Data excerpts
_ _ _
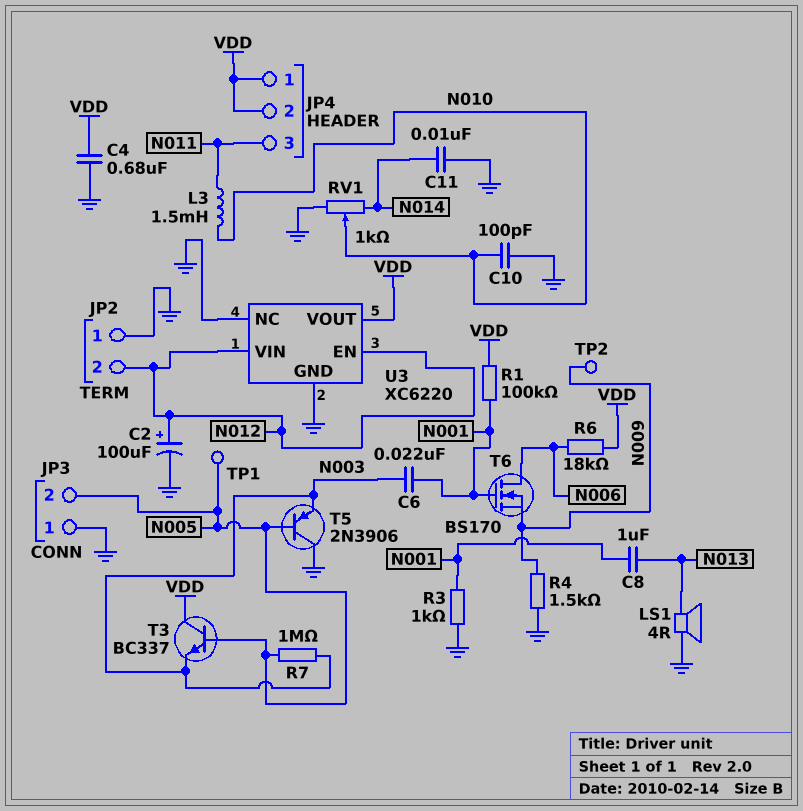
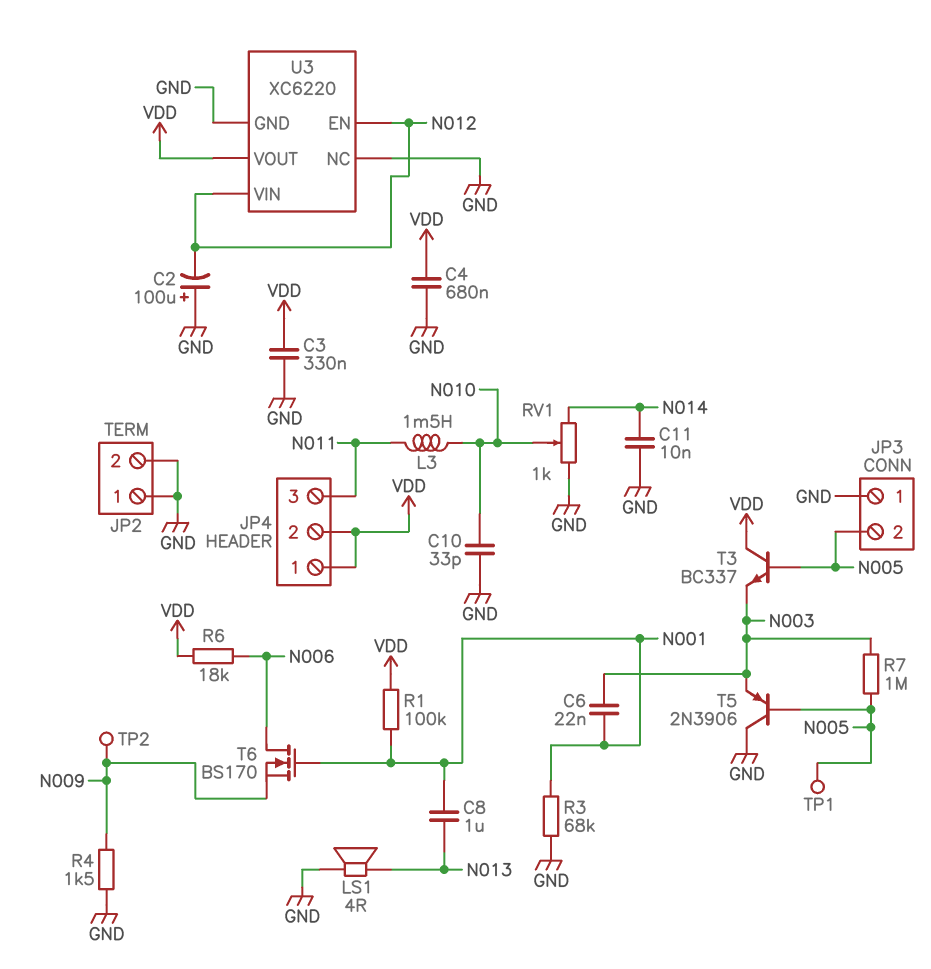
C2: 100uF (plus N012, minus GND) -> 100uF (plus GND, minus N012)
C3: none -> 330nF (GND, VDD)
C10: 100pF (GND, N010) -> 33pF (GND, N010)
JP2 pin 2: N012 -> GND
R3: 1k (GND, N001) -> 68k (GND, N001)

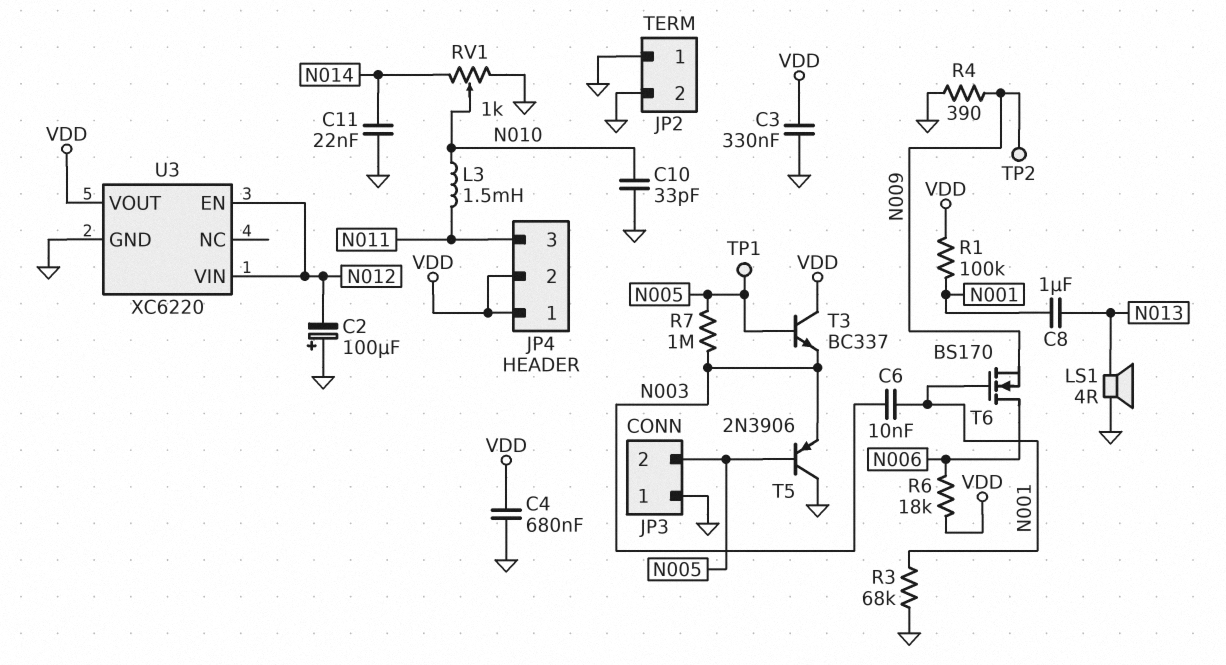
C6: 22nF (N001, N003) -> 10nF (N001, N003)
C11: 10nF (GND, N014) -> 22nF (GND, N014)
R4: 1.5k (GND, N009) -> 390 (GND, N009)
U3 pin NC: GND -> none

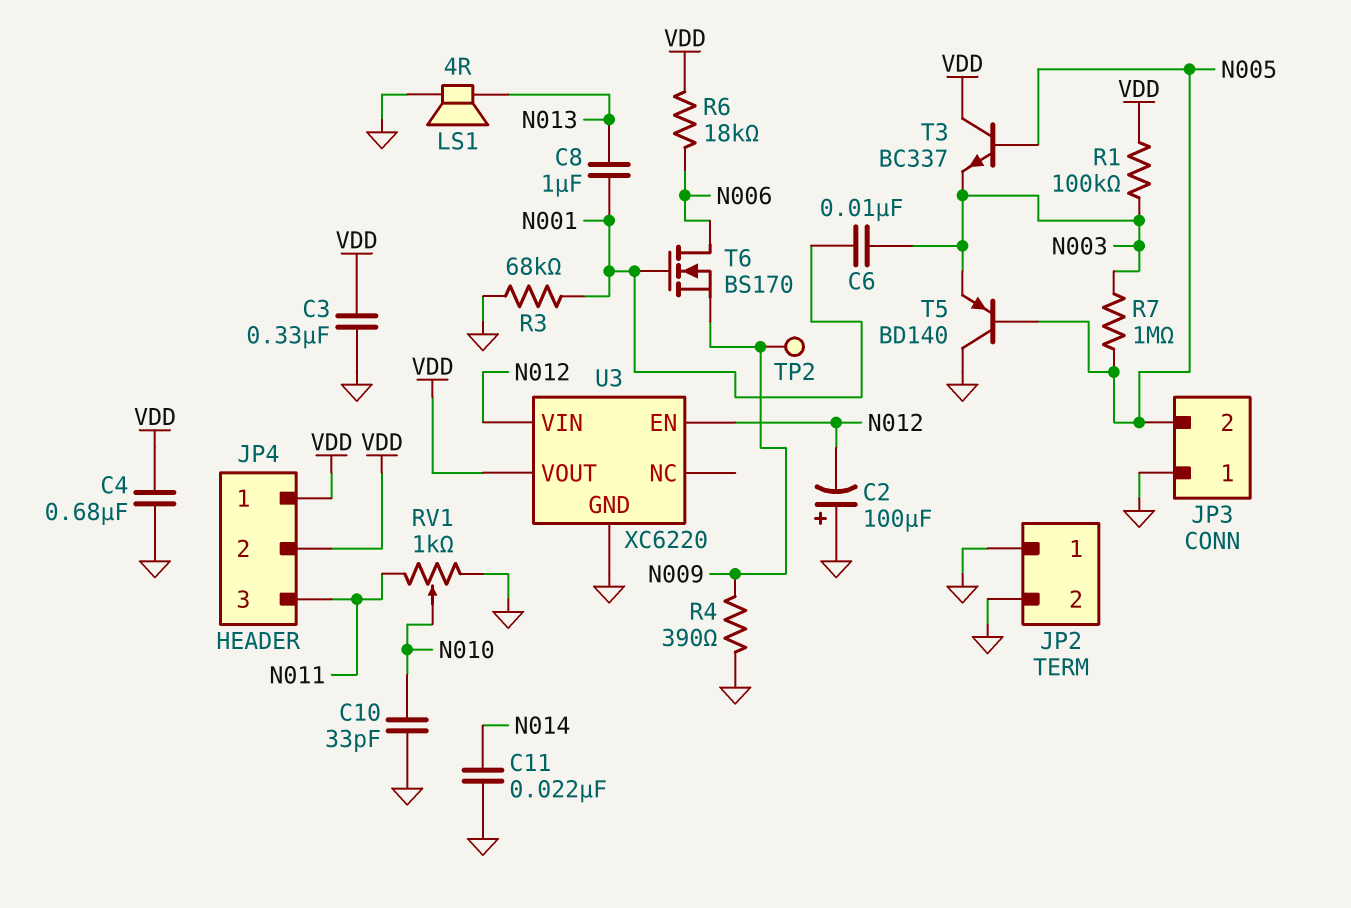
L3: 1.5mH (N010, N011) -> none
R1: 100k (N001, VDD) -> 100k (N003, VDD)
RV1: 1k (GND, N014, wiper N010) -> 1k (GND, N011, wiper N010)
T5: PNP 2N3906 (B N005, C GND, E N003) -> PNP BD140 (B N005, C GND, E N003)
TP1: test point (N005) -> none

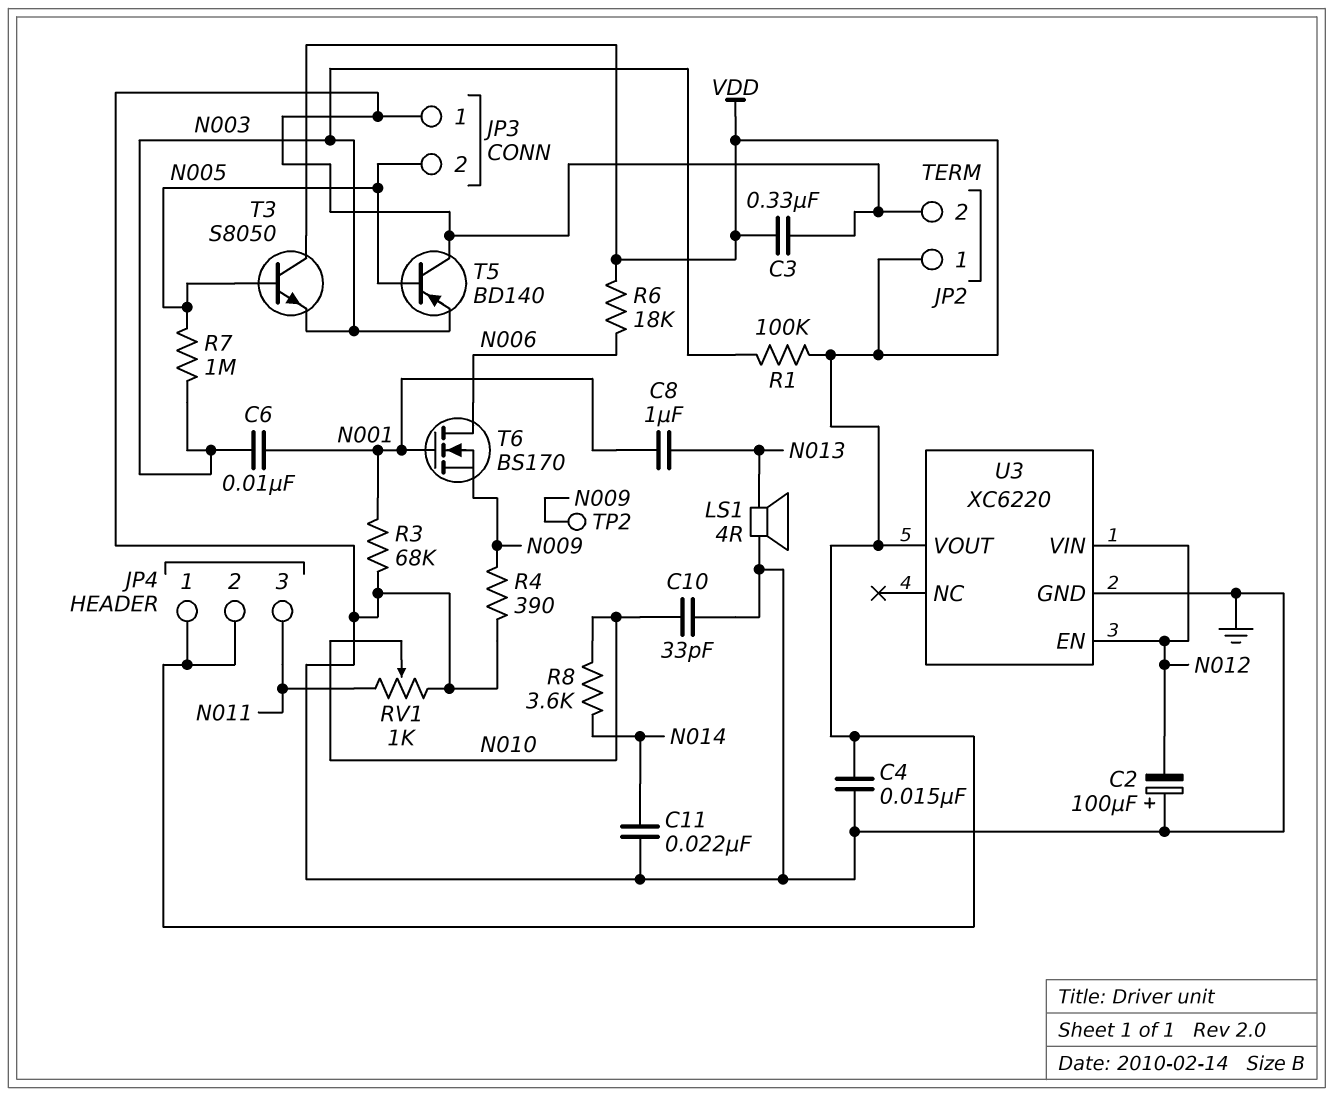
C4: 680nF (GND, VDD) -> 15nF (GND, VDD)
JP2 pin 1: GND -> VDD
R8: none -> 3.6k (N010, N014)
T3: NPN BC337 (B N005, C VDD, E N003) -> NPN S8050 (B N005, C VDD, E N003)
_ _ _
▶ **Your objective**:
Give the records again exactly as they stand, so that only the pictures are missing.

▶ **Task output**:
C2: 100uF (plus N012, minus GND) -> 100uF (plus GND, minus N012)
C3: none -> 330nF (GND, VDD)
C10: 100pF (GND, N010) -> 33pF (GND, N010)
JP2 pin 2: N012 -> GND
R3: 1k (GND, N001) -> 68k (GND, N001)

C6: 22nF (N001, N003) -> 10nF (N001, N003)
C11: 10nF (GND, N014) -> 22nF (GND, N014)
R4: 1.5k (GND, N009) -> 390 (GND, N009)
U3 pin NC: GND -> none

L3: 1.5mH (N010, N011) -> none
R1: 100k (N001, VDD) -> 100k (N003, VDD)
RV1: 1k (GND, N014, wiper N010) -> 1k (GND, N011, wiper N010)
T5: PNP 2N3906 (B N005, C GND, E N003) -> PNP BD140 (B N005, C GND, E N003)
TP1: test point (N005) -> none

C4: 680nF (GND, VDD) -> 15nF (GND, VDD)
JP2 pin 1: GND -> VDD
R8: none -> 3.6k (N010, N014)
T3: NPN BC337 (B N005, C VDD, E N003) -> NPN S8050 (B N005, C VDD, E N003)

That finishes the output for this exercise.